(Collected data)
= = = = =

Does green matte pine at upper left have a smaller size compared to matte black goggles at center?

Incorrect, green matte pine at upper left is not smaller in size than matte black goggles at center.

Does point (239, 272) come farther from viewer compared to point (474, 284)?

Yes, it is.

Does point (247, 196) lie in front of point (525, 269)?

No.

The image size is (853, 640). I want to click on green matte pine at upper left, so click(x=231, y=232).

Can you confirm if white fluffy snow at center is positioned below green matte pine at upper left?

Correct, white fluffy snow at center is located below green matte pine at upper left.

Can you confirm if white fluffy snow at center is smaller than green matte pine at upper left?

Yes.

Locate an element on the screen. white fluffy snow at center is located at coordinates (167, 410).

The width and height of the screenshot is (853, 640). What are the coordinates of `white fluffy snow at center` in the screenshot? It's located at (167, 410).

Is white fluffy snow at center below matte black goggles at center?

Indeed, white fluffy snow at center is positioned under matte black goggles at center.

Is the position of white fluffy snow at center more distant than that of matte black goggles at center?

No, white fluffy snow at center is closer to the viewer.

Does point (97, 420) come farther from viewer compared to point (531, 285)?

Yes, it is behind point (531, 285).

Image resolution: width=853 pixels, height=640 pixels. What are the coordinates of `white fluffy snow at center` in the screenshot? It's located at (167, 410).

= = = = =

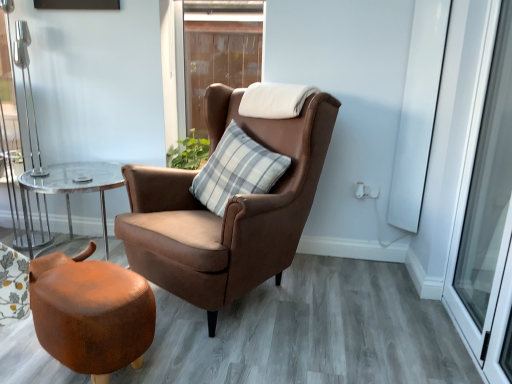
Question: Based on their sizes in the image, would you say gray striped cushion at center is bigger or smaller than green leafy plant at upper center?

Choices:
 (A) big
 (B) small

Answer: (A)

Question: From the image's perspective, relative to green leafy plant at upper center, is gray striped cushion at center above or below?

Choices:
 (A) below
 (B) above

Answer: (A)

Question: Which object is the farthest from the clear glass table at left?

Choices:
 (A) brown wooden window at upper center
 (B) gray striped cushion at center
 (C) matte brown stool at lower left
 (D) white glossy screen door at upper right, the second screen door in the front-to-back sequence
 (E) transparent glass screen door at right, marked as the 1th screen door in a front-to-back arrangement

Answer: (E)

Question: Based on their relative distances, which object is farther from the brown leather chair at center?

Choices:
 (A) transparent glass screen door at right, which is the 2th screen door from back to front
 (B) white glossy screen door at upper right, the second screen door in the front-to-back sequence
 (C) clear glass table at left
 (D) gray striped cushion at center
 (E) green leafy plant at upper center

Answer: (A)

= = = = =

Copy the lines of the listing beginning with the line containing "No, white fluffy" and going on through the line containing "Yes, it is behind point (531, 285).", replacing "closer" with "nearer" and changing nothing else.

No, white fluffy snow at center is nearer to the viewer.

Does point (97, 420) come farther from viewer compared to point (531, 285)?

Yes, it is behind point (531, 285).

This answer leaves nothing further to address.